DATA BLOCK =>
((

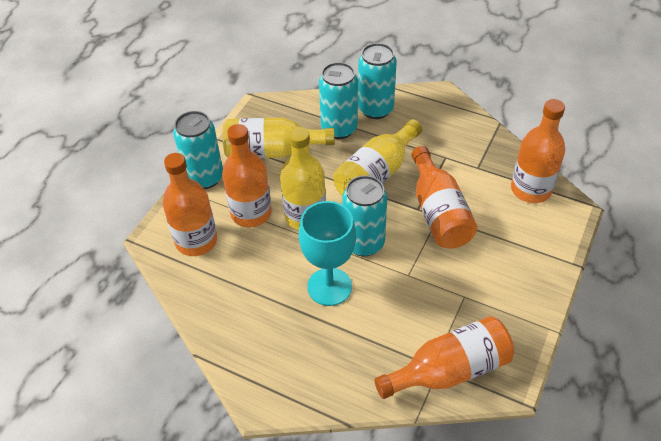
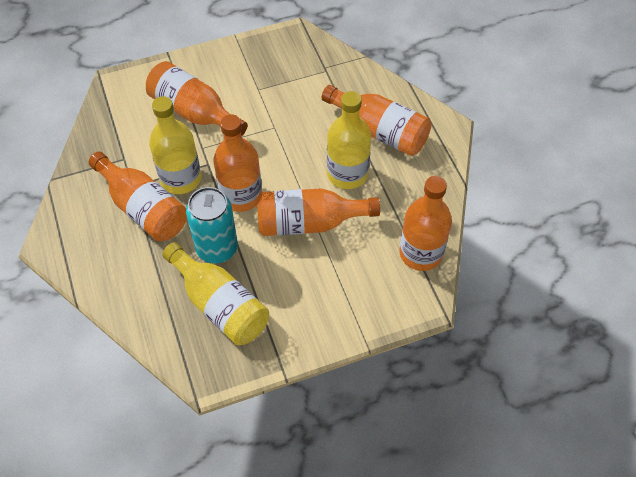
orange bottle: 5 -> 6
turquoise can: 4 -> 1
turquoise goblet: 1 -> 0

))

GOAL OF THE EXERCISE => Once the pictures are dropped, repeat the data above exactly.

ANSWER TO THIS TASK =>
orange bottle: 5 -> 6
turquoise can: 4 -> 1
turquoise goblet: 1 -> 0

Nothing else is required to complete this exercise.